**Exercise goal:** Print all the entries exactly.
[[ Data for review open ]]
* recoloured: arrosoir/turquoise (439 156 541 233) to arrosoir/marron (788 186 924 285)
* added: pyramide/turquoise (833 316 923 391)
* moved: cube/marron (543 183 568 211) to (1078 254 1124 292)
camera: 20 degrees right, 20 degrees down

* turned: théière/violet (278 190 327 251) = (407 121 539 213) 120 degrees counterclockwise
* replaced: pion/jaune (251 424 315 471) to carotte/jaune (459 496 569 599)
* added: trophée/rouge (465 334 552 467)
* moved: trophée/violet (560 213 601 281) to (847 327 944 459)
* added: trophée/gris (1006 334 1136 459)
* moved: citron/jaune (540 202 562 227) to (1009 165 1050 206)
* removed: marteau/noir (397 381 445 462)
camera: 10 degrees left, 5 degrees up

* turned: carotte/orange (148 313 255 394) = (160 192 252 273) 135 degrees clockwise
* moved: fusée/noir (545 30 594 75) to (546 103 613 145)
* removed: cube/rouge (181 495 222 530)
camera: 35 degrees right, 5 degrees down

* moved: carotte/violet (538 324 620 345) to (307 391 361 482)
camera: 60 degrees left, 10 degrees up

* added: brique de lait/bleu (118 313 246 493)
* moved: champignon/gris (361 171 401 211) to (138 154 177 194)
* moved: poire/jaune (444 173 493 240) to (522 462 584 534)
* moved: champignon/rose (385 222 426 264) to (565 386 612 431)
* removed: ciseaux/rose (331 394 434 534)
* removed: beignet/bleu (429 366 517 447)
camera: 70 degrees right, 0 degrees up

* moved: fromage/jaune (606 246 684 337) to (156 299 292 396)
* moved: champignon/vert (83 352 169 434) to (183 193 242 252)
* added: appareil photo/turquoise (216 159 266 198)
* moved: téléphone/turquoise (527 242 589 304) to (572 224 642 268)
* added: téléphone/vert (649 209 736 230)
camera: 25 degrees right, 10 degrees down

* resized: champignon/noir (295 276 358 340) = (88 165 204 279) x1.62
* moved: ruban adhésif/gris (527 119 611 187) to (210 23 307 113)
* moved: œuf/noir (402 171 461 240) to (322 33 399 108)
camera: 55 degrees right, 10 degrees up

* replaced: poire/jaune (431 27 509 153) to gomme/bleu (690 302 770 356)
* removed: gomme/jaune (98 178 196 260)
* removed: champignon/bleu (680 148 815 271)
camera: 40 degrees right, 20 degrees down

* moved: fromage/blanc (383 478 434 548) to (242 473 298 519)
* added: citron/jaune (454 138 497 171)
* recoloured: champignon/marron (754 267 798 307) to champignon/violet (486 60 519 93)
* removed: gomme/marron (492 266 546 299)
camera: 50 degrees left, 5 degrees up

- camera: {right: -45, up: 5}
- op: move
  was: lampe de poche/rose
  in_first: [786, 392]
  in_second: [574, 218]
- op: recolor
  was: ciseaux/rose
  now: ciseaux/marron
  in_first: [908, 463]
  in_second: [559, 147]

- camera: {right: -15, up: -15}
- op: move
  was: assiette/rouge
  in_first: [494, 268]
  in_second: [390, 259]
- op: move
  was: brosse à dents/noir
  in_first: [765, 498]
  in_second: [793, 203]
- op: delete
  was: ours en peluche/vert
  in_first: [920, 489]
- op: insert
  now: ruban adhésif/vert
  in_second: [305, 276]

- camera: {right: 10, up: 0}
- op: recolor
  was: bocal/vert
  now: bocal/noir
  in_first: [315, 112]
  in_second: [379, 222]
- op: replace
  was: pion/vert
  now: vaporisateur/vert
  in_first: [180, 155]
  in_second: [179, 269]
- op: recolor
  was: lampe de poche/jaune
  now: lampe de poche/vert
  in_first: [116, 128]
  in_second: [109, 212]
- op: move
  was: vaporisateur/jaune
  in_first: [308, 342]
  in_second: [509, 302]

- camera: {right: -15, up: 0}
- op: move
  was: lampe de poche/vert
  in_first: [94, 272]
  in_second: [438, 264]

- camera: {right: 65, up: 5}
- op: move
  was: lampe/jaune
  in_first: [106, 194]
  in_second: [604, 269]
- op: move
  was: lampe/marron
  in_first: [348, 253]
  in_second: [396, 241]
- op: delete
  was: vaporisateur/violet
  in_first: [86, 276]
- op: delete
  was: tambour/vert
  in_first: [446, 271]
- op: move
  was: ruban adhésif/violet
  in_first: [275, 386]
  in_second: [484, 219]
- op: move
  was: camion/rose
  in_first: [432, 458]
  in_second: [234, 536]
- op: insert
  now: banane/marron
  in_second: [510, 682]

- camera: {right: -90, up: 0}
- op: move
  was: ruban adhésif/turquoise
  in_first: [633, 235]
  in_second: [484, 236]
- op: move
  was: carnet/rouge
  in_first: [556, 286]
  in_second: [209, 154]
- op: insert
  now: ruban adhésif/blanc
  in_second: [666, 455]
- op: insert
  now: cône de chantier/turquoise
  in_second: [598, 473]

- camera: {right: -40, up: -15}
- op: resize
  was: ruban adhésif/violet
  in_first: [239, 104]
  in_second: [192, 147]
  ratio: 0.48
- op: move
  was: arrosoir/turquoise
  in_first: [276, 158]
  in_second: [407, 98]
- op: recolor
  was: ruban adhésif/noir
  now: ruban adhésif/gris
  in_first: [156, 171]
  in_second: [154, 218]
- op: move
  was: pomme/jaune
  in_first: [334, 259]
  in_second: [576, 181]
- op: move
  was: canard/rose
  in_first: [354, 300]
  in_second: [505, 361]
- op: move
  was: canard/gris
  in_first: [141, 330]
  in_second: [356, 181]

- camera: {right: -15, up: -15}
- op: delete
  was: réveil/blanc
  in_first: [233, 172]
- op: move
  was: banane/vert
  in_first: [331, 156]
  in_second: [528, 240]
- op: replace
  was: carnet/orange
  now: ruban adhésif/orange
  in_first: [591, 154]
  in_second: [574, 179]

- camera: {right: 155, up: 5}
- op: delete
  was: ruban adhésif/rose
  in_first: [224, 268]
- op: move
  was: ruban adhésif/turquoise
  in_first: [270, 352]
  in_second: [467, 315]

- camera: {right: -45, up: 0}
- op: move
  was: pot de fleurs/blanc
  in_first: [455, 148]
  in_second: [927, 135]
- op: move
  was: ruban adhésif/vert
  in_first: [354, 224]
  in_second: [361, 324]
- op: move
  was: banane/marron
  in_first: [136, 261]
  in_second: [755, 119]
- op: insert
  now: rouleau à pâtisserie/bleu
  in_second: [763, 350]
[[ Data for review closed ]]
**Finished exercise:**
* recoloured: arrosoir/turquoise (439 156 541 233) to arrosoir/marron (788 186 924 285)
* added: pyramide/turquoise (833 316 923 391)
* moved: cube/marron (543 183 568 211) to (1078 254 1124 292)
camera: 20 degrees right, 20 degrees down

* turned: théière/violet (278 190 327 251) = (407 121 539 213) 120 degrees counterclockwise
* replaced: pion/jaune (251 424 315 471) to carotte/jaune (459 496 569 599)
* added: trophée/rouge (465 334 552 467)
* moved: trophée/violet (560 213 601 281) to (847 327 944 459)
* added: trophée/gris (1006 334 1136 459)
* moved: citron/jaune (540 202 562 227) to (1009 165 1050 206)
* removed: marteau/noir (397 381 445 462)
camera: 10 degrees left, 5 degrees up

* turned: carotte/orange (148 313 255 394) = (160 192 252 273) 135 degrees clockwise
* moved: fusée/noir (545 30 594 75) to (546 103 613 145)
* removed: cube/rouge (181 495 222 530)
camera: 35 degrees right, 5 degrees down

* moved: carotte/violet (538 324 620 345) to (307 391 361 482)
camera: 60 degrees left, 10 degrees up

* added: brique de lait/bleu (118 313 246 493)
* moved: champignon/gris (361 171 401 211) to (138 154 177 194)
* moved: poire/jaune (444 173 493 240) to (522 462 584 534)
* moved: champignon/rose (385 222 426 264) to (565 386 612 431)
* removed: ciseaux/rose (331 394 434 534)
* removed: beignet/bleu (429 366 517 447)
camera: 70 degrees right, 0 degrees up

* moved: fromage/jaune (606 246 684 337) to (156 299 292 396)
* moved: champignon/vert (83 352 169 434) to (183 193 242 252)
* added: appareil photo/turquoise (216 159 266 198)
* moved: téléphone/turquoise (527 242 589 304) to (572 224 642 268)
* added: téléphone/vert (649 209 736 230)
camera: 25 degrees right, 10 degrees down

* resized: champignon/noir (295 276 358 340) = (88 165 204 279) x1.62
* moved: ruban adhésif/gris (527 119 611 187) to (210 23 307 113)
* moved: œuf/noir (402 171 461 240) to (322 33 399 108)
camera: 55 degrees right, 10 degrees up

* replaced: poire/jaune (431 27 509 153) to gomme/bleu (690 302 770 356)
* removed: gomme/jaune (98 178 196 260)
* removed: champignon/bleu (680 148 815 271)
camera: 40 degrees right, 20 degrees down

* moved: fromage/blanc (383 478 434 548) to (242 473 298 519)
* added: citron/jaune (454 138 497 171)
* recoloured: champignon/marron (754 267 798 307) to champignon/violet (486 60 519 93)
* removed: gomme/marron (492 266 546 299)
camera: 50 degrees left, 5 degrees up

- camera: {right: -45, up: 5}
- op: move
  was: lampe de poche/rose
  in_first: [786, 392]
  in_second: [574, 218]
- op: recolor
  was: ciseaux/rose
  now: ciseaux/marron
  in_first: [908, 463]
  in_second: [559, 147]

- camera: {right: -15, up: -15}
- op: move
  was: assiette/rouge
  in_first: [494, 268]
  in_second: [390, 259]
- op: move
  was: brosse à dents/noir
  in_first: [765, 498]
  in_second: [793, 203]
- op: delete
  was: ours en peluche/vert
  in_first: [920, 489]
- op: insert
  now: ruban adhésif/vert
  in_second: [305, 276]

- camera: {right: 10, up: 0}
- op: recolor
  was: bocal/vert
  now: bocal/noir
  in_first: [315, 112]
  in_second: [379, 222]
- op: replace
  was: pion/vert
  now: vaporisateur/vert
  in_first: [180, 155]
  in_second: [179, 269]
- op: recolor
  was: lampe de poche/jaune
  now: lampe de poche/vert
  in_first: [116, 128]
  in_second: [109, 212]
- op: move
  was: vaporisateur/jaune
  in_first: [308, 342]
  in_second: [509, 302]

- camera: {right: -15, up: 0}
- op: move
  was: lampe de poche/vert
  in_first: [94, 272]
  in_second: [438, 264]

- camera: {right: 65, up: 5}
- op: move
  was: lampe/jaune
  in_first: [106, 194]
  in_second: [604, 269]
- op: move
  was: lampe/marron
  in_first: [348, 253]
  in_second: [396, 241]
- op: delete
  was: vaporisateur/violet
  in_first: [86, 276]
- op: delete
  was: tambour/vert
  in_first: [446, 271]
- op: move
  was: ruban adhésif/violet
  in_first: [275, 386]
  in_second: [484, 219]
- op: move
  was: camion/rose
  in_first: [432, 458]
  in_second: [234, 536]
- op: insert
  now: banane/marron
  in_second: [510, 682]

- camera: {right: -90, up: 0}
- op: move
  was: ruban adhésif/turquoise
  in_first: [633, 235]
  in_second: [484, 236]
- op: move
  was: carnet/rouge
  in_first: [556, 286]
  in_second: [209, 154]
- op: insert
  now: ruban adhésif/blanc
  in_second: [666, 455]
- op: insert
  now: cône de chantier/turquoise
  in_second: [598, 473]

- camera: {right: -40, up: -15}
- op: resize
  was: ruban adhésif/violet
  in_first: [239, 104]
  in_second: [192, 147]
  ratio: 0.48
- op: move
  was: arrosoir/turquoise
  in_first: [276, 158]
  in_second: [407, 98]
- op: recolor
  was: ruban adhésif/noir
  now: ruban adhésif/gris
  in_first: [156, 171]
  in_second: [154, 218]
- op: move
  was: pomme/jaune
  in_first: [334, 259]
  in_second: [576, 181]
- op: move
  was: canard/rose
  in_first: [354, 300]
  in_second: [505, 361]
- op: move
  was: canard/gris
  in_first: [141, 330]
  in_second: [356, 181]

- camera: {right: -15, up: -15}
- op: delete
  was: réveil/blanc
  in_first: [233, 172]
- op: move
  was: banane/vert
  in_first: [331, 156]
  in_second: [528, 240]
- op: replace
  was: carnet/orange
  now: ruban adhésif/orange
  in_first: [591, 154]
  in_second: [574, 179]

- camera: {right: 155, up: 5}
- op: delete
  was: ruban adhésif/rose
  in_first: [224, 268]
- op: move
  was: ruban adhésif/turquoise
  in_first: [270, 352]
  in_second: [467, 315]

- camera: {right: -45, up: 0}
- op: move
  was: pot de fleurs/blanc
  in_first: [455, 148]
  in_second: [927, 135]
- op: move
  was: ruban adhésif/vert
  in_first: [354, 224]
  in_second: [361, 324]
- op: move
  was: banane/marron
  in_first: [136, 261]
  in_second: [755, 119]
- op: insert
  now: rouleau à pâtisserie/bleu
  in_second: [763, 350]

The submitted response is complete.